**WHAT IS REQUIRED**: The required result is a line count: how many lines in this data hold the word "SCALE". Give only that.

**DATA TO PROCESS**:
—————
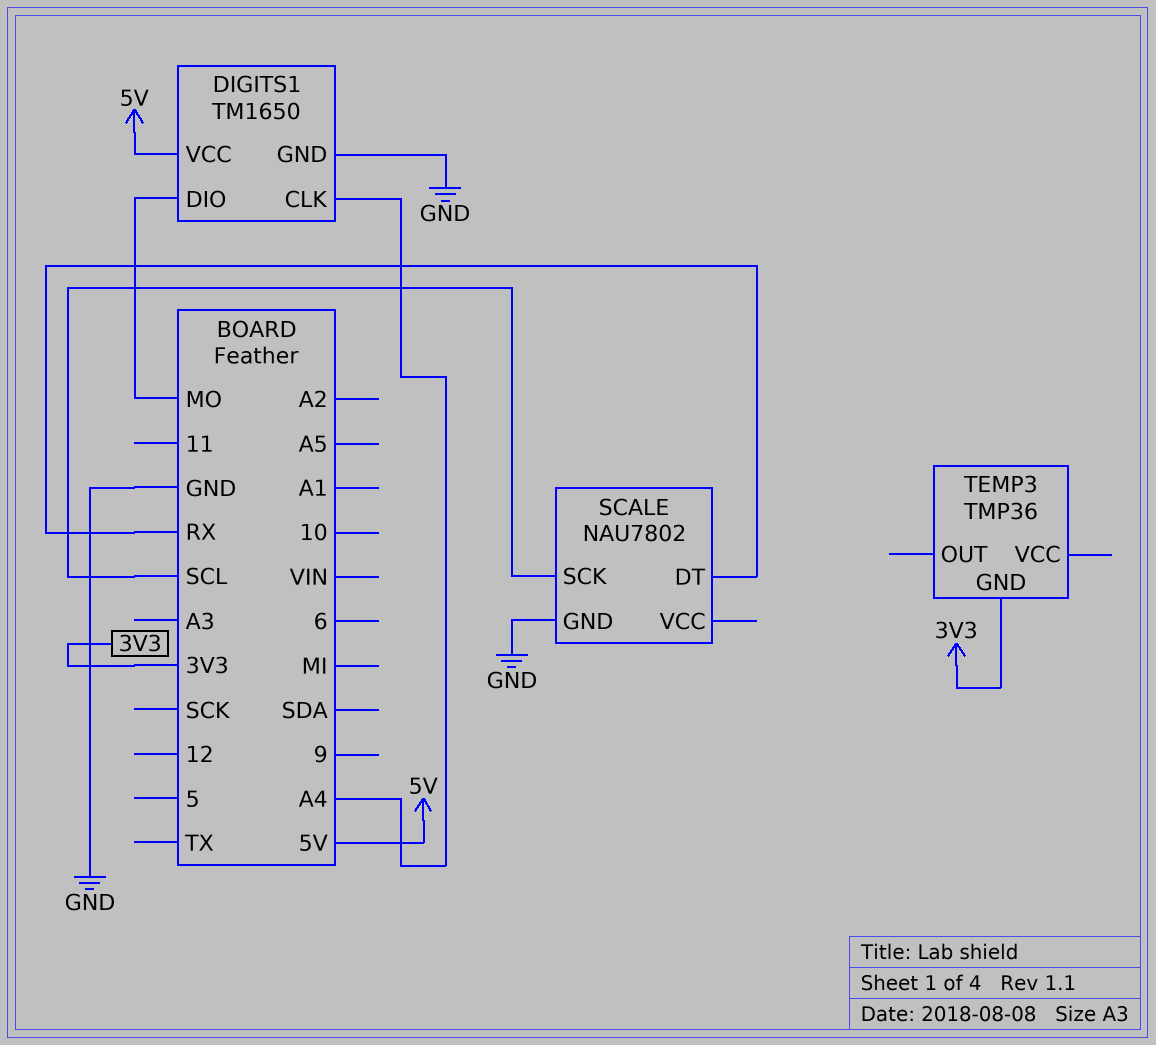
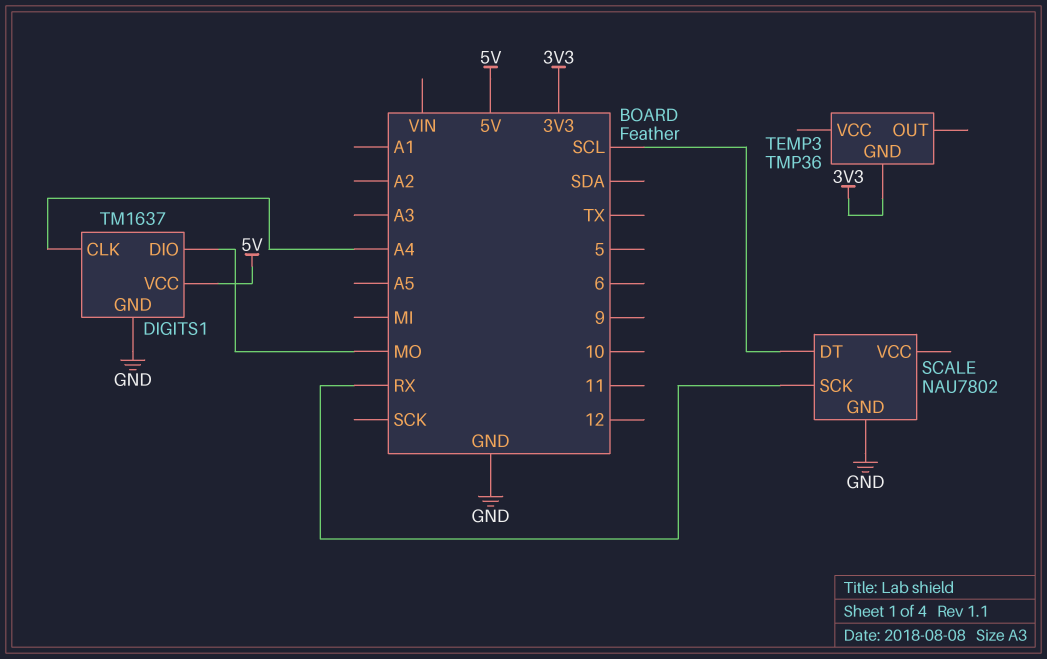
DIGITS1: TM1650 -> TM1637
SCALE pin DT: RX -> SCL
SCALE pin SCK: SCL -> RX

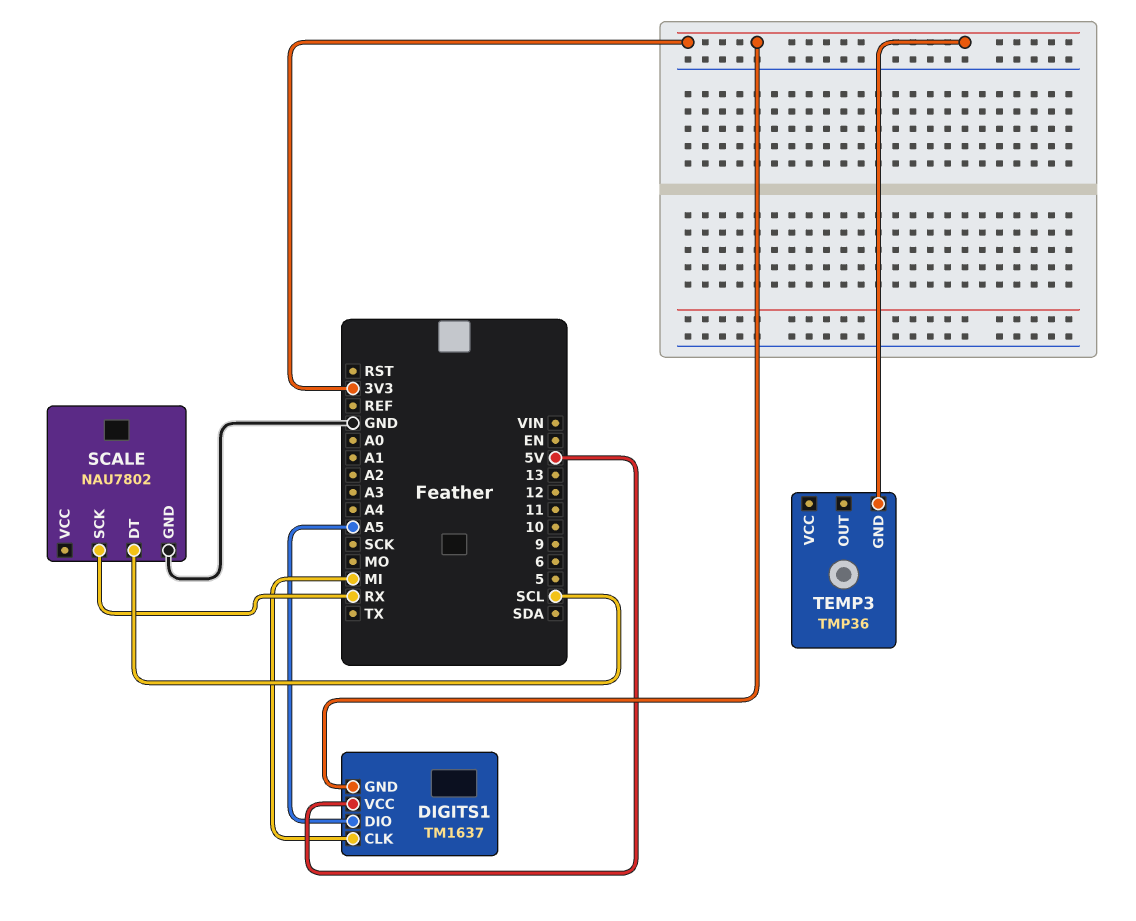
DIGITS1 pin CLK: A4 -> MI
DIGITS1 pin DIO: MO -> A5
DIGITS1 pin GND: GND -> 3V3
—————
**EXERCISE RESPONSE**: 2